Directions for this task: Transcribe everything in the listing below exactly, except the pictures.

---- Exercise data

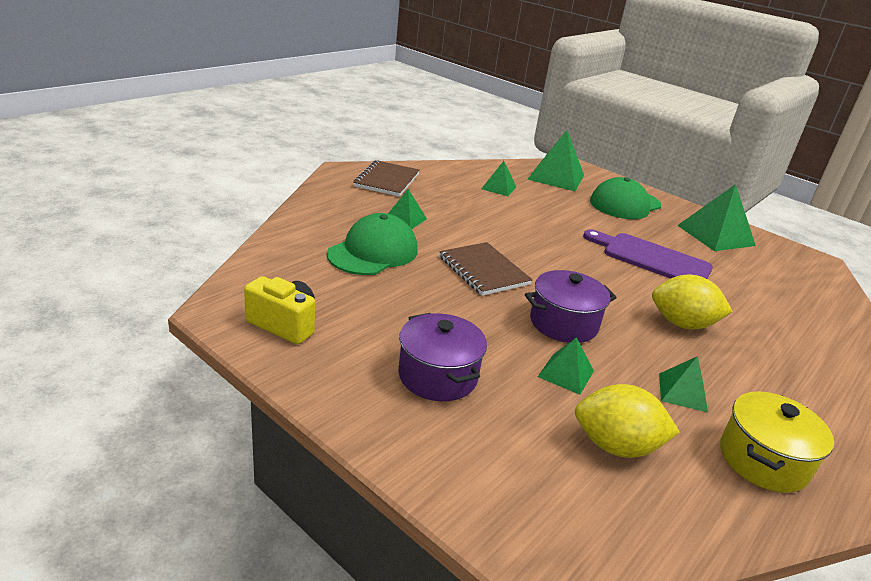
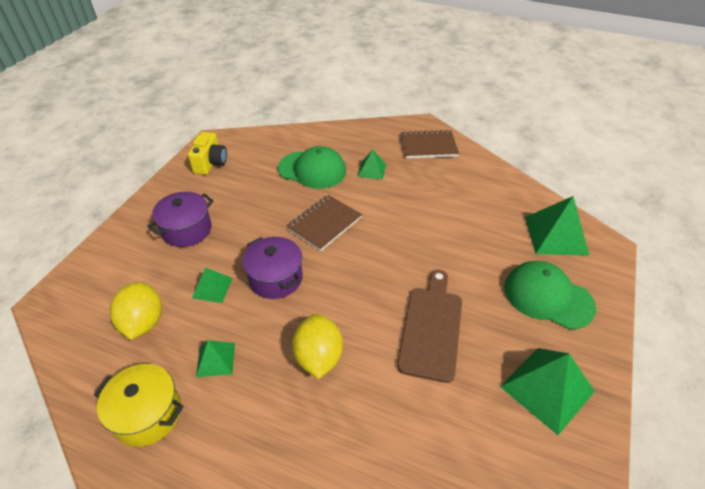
camera: 75 degrees right, 15 degrees up
green pyramid [481,161,516,196] -> none
purple cutting board [583,229,713,279] -> brown cutting board [397,270,462,383]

--------

Written solution:
camera: 75 degrees right, 15 degrees up
green pyramid [481,161,516,196] -> none
purple cutting board [583,229,713,279] -> brown cutting board [397,270,462,383]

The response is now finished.